__WORK ORDER__: Among the records that follow, set down only the lines from the one containing "(309, 397) = (171, 164): pink" to the one containing "(441, 182) = (324, 352): none -> pink eraser", both included, exactly.

__TASK INPUT__:
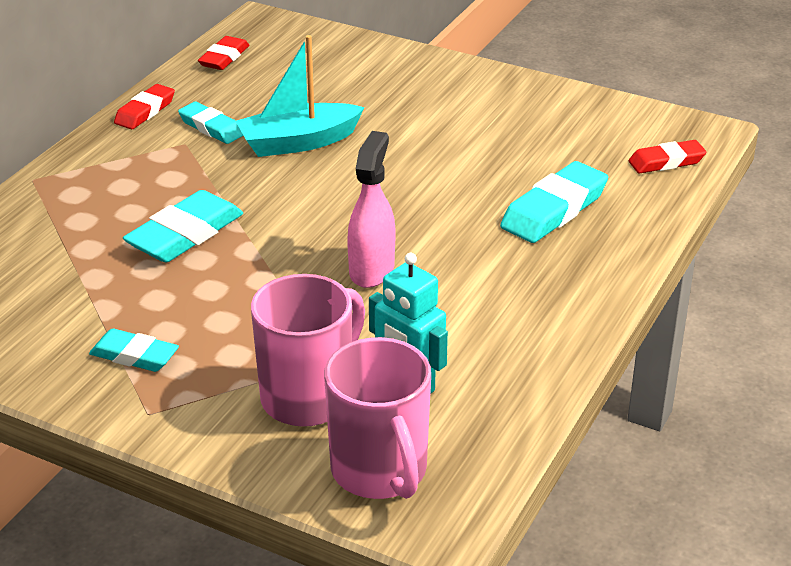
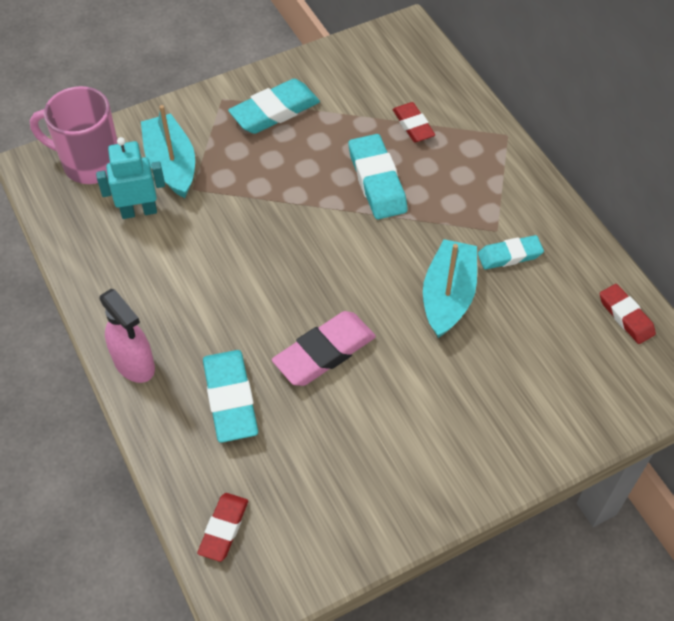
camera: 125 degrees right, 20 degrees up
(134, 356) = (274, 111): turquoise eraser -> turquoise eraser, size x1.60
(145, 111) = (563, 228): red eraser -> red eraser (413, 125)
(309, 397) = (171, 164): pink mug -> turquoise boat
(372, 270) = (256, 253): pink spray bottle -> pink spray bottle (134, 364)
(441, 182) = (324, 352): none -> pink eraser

...

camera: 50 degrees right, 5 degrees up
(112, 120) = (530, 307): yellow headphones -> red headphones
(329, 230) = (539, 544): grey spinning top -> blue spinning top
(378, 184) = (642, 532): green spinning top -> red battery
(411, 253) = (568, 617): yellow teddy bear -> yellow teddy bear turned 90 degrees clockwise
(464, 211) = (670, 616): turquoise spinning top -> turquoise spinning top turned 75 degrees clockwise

__OUTPUT FOR THIS EXERCISE__:
(309, 397) = (171, 164): pink mug -> turquoise boat
(372, 270) = (256, 253): pink spray bottle -> pink spray bottle (134, 364)
(441, 182) = (324, 352): none -> pink eraser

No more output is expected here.